_TASK_: Give back exactly the stretch of data below from the line holding "black 1x2 brick" through the line holding "red 1x1 plate [569,390,651,469]", both ends included, and leave the remaining lines out.

_INFORMATION_:
+ + + +

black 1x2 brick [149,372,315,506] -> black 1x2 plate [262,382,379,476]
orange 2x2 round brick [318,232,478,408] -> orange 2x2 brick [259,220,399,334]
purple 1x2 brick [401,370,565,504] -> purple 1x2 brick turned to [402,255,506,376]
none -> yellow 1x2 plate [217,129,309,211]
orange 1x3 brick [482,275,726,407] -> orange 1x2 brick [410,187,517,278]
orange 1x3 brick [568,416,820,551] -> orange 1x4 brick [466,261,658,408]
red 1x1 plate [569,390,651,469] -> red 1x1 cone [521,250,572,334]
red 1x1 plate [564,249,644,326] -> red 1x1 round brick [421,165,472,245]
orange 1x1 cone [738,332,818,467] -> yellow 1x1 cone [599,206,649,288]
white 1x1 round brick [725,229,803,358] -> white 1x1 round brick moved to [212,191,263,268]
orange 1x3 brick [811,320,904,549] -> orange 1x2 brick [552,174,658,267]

+ + + +

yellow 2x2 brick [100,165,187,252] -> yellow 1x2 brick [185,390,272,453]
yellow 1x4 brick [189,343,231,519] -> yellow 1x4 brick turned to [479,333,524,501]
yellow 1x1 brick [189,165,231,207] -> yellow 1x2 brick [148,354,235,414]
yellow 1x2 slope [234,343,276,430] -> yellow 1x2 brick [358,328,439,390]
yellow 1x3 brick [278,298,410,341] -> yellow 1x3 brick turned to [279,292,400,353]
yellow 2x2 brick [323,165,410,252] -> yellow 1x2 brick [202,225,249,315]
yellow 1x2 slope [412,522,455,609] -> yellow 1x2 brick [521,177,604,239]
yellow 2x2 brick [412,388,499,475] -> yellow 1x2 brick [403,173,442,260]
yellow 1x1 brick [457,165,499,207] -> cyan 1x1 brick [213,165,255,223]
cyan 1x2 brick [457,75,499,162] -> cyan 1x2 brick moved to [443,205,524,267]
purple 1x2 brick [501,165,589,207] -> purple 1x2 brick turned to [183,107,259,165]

+ + + +

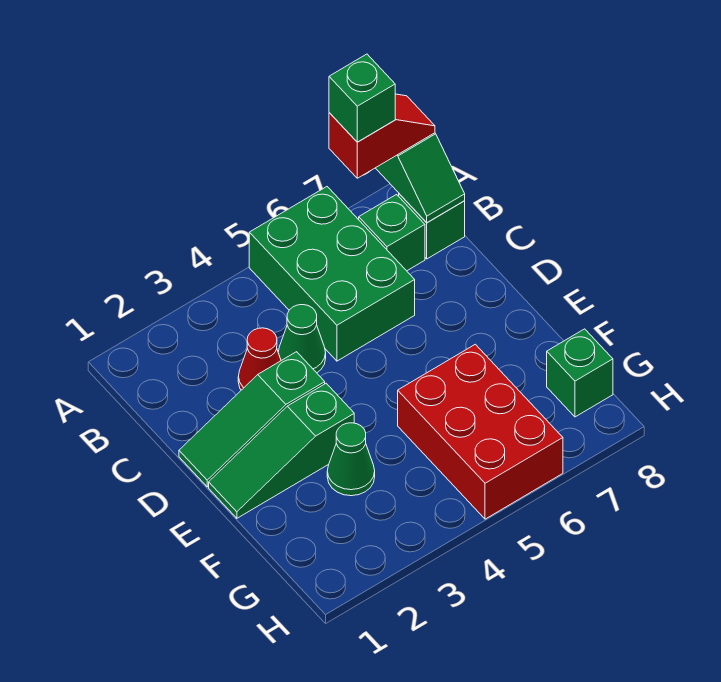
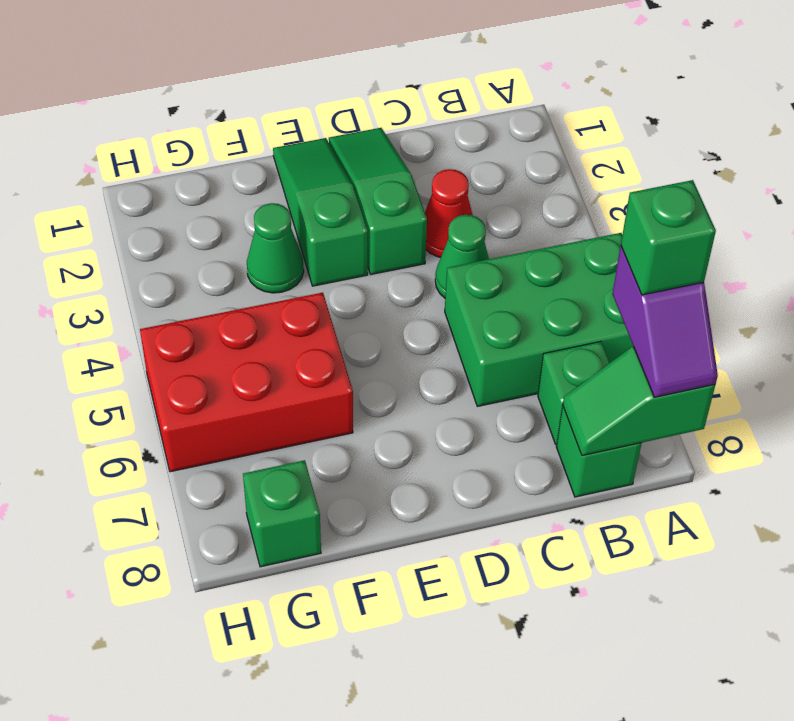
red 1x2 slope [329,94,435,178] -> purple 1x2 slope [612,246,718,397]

+ + + +

_TASK RESULT_:
black 1x2 brick [149,372,315,506] -> black 1x2 plate [262,382,379,476]
orange 2x2 round brick [318,232,478,408] -> orange 2x2 brick [259,220,399,334]
purple 1x2 brick [401,370,565,504] -> purple 1x2 brick turned to [402,255,506,376]
none -> yellow 1x2 plate [217,129,309,211]
orange 1x3 brick [482,275,726,407] -> orange 1x2 brick [410,187,517,278]
orange 1x3 brick [568,416,820,551] -> orange 1x4 brick [466,261,658,408]
red 1x1 plate [569,390,651,469] -> red 1x1 cone [521,250,572,334]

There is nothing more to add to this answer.